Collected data

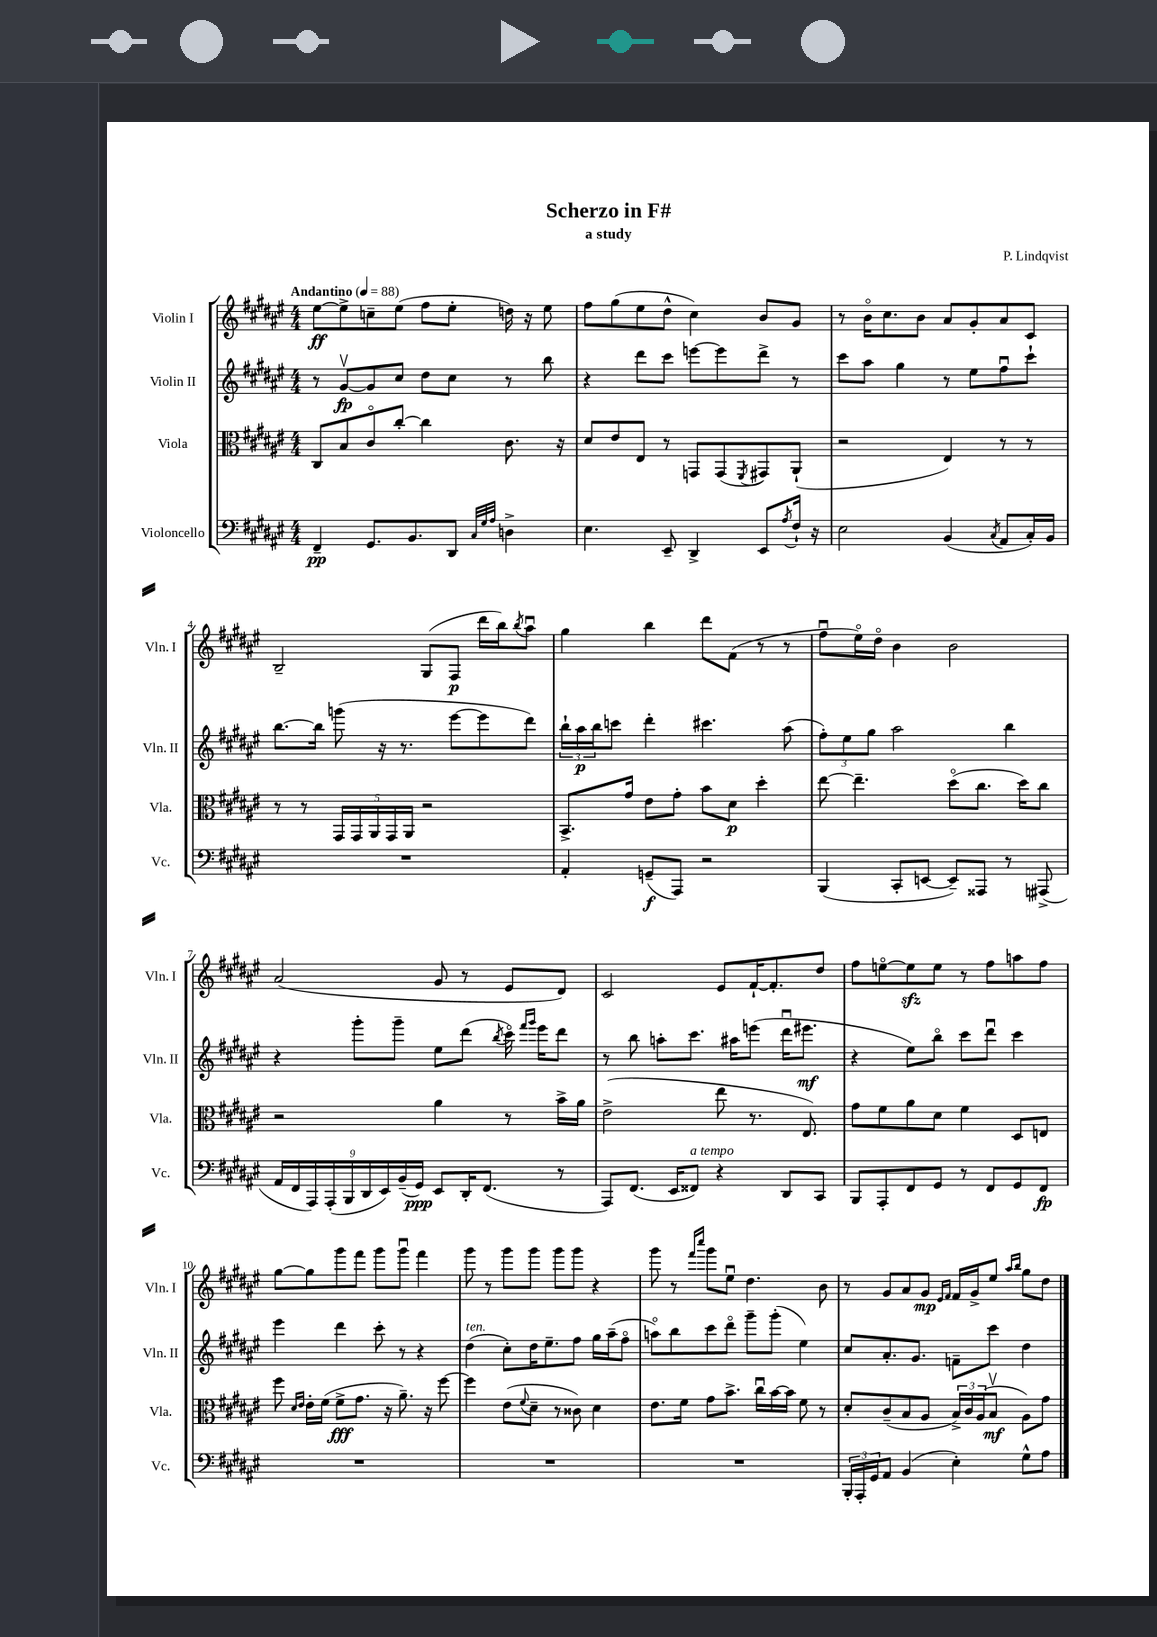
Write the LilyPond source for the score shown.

\header { title = "Scherzo in F#" composer = "P. Lindqvist" subtitle = "a study" }
<<
\new StaffGroup <<
\new Staff = "s0" \with { instrumentName = "Violin I" shortInstrumentName = "Vln. I" } {
    \clef treble \key fis \major \numericTimeSignature \time 4/4 \tempo "Andantino" 4 = 88
    eis''8~\ff eis''8-> c''8-- eis''8( fis''8 eis''8-. d''16) r16 eis''8 |
    fis''8 gis''8( eis''8 dis''8-^ cis''4) b'8 gis'8 |
    r8 b'16\flageolet cis''8. b'8 ais'8 gis'8-. ais'8 cis'8 |
    b2-- gis8( fis8\p dis'''16 b''16) \acciaccatura { b''8 } ais''8\downbow |
    gis''4 b''4 dis'''8 fis'8( r8 r8 |
    fis''8\downbow eis''16\flageolet) dis''16\flageolet b'4 b'2 |
    ais'2( gis'8 r8 eis'8 dis'8) |
    cis'2 eis'8 fis'16~-! fis'8.-. dis''8 |
    fis''8 e''8~\flageolet e''8\sfz e''8 r8 fis''8 a''8 fis''8 |
    gis''8~ gis''8 gis'''8 fis'''8 gis'''8 gis'''8\downbow fis'''4 |
    gis'''8 r8 gis'''8 gis'''8 gis'''8 gis'''8 r4 |
    gis'''8 r8 \grace { fis'''16 cis''''16 } gis'''8 eis''8\downbow dis''4. b'8 |
    r8 gis'8 ais'8 gis'8\mp \grace { eis'16 fis'16 } fis'16 gis'16-> eis''8 \grace { ais''16 b''16 } gis''8 dis''8 \bar "|." |
}
\new Staff = "s1" \with { instrumentName = "Violin II" shortInstrumentName = "Vln. II" } {
    \clef treble \key fis \major \numericTimeSignature \time 4/4
    r8 gis'8~\upbow\fp gis'8 cis''8 dis''8 cis''8 r8 b''8 |
    r4 dis'''8 cis'''8 e'''8~ e'''8 dis'''8-> r8 |
    cis'''8 ais''8 gis''4 r8 eis''8 fis''8\downbow cis'''8-! |
    b''8.~ b''16 g'''8( r16 r8. eis'''8~ eis'''8 dis'''8) |
    \tuplet 3/2 { b''16-! ais''16\p b''16 } c'''8 dis'''4-. cis'''4. ais''8( |
    \tuplet 3/2 { fis''8-.) eis''8 gis''8 } ais''2 b''4 |
    r4 gis'''8-. gis'''8-- eis''8 dis'''8( \acciaccatura { b''8 } cis'''16\flageolet) \grace { fis'''16 gis'''16 } eis'''16 dis'''8 |
    r8 b''8 a''8-. cis'''8. ais''16 e'''8( dis'''16\downbow eis'''8.\mf |
    r4 eis''8) b''8\flageolet cis'''8 dis'''8\downbow cis'''4 |
    eis'''4 dis'''4 cis'''8-. r8 r4 |
    dis''4^\markup { \italic "ten." }( cis''8-.) dis''16 eis''8.-- fis''8 gis''16 ais''16--( fis''8\flageolet |
    a''8\flageolet) b''8 cis'''8 dis'''8\flageolet gis'''8-- gis'''8-.( eis''4) |
    cis''8 ais'8.-. gis'8. f'8-- cis'''8 dis''4 \bar "|." |
}
\new Staff = "s2" \with { instrumentName = "Viola" shortInstrumentName = "Vla." } {
    \clef alto \key fis \major \numericTimeSignature \time 4/4
    cis8 b8 cis'8\flageolet cis''8~-. cis''4 cis'8. r16 |
    dis'8 eis'8 eis8 r8 g,8 g,8( \acciaccatura { fis,8 } gis,8) ais,8-!( |
    r2 eis4) r8 r8 |
    r8 r8 \tuplet 5/4 { gis,16 gis,16 ais,16 gis,16 ais,16 } r2 |
    b,8.-> gis'16 eis'8 gis'8-. b'8 dis'8\p dis''4-. |
    eis''8~ eis''4.-- dis''8\flageolet( cis''8. dis''16) cis''8 |
    r2 ais'4 r8 b'16-> ais'16 |
    eis'2->( eis''8 r8. eis8.) |
    gis'8 fis'8 ais'8 dis'8 fis'4 dis8 e8 |
    fis''8 \grace { dis'16 eis'16 } eis'16-. fis'16( fis'8->\fff gis'8. r16 ais'8.--) r16 fis''8~ |
    fis''4 eis'8( \appoggiatura { fis'8 } dis'8-- r8 cisis'8) dis'4 |
    eis'8. fis'16 gis'8 b'8.-> cis''16\downbow b'16~ b'16 fis'8 r8 |
    dis'8-. cis'8--( b8 ais8 \tuplet 3/2 { b16->) cis'16 ais16( } b8\upbow\mf ais8) gis'8 \bar "|." |
}
\new Staff = "s3" \with { instrumentName = "Violoncello" shortInstrumentName = "Vc." } {
    \clef bass \key fis \major \numericTimeSignature \time 4/4
    fis,4--\pp gis,8. b,8. dis,8 \grace { cis32 gis32 ais32 } d4-> |
    eis4. eis,8-- dis,4-> eis,8 \acciaccatura { ais8 } fis16-! r16 |
    eis2 b,4( \acciaccatura { cis8 } ais,8 cis16-.) b,16 |
    R1 |
    ais,4-. g,8--\f( ais,,8) r2 |
    b,,4( cis,8-. e,8~ e,8--) aisis,,8 r8 ais,,8->( |
    \tuplet 9/8 { ais,16 fis,16 ais,,16) ais,,16-.( b,,16 dis,16 eis,16) b,16--( gis,16\ppp) } eis,8 dis,16-. fis,8.( r8 |
    ais,,8) fis,8.( eis,16 fisis,8^\markup { \italic "a tempo" }) r4 dis,8 cis,8 |
    b,,8 ais,,8-. fis,8 gis,8 r8 fis,8 gis,8 fis,8\fp |
    R1 |
    R1 |
    R1 |
    \tuplet 3/2 { b,,16-. ais,,16-. gis,16 } ais,8 b,4( eis4-.) gis8-^ ais8 \bar "|." |
}
>>
>>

§ Problem
How many lines in the records above contain the string "time", matching case exactly? Reply with the number only.

§ Problem solution
4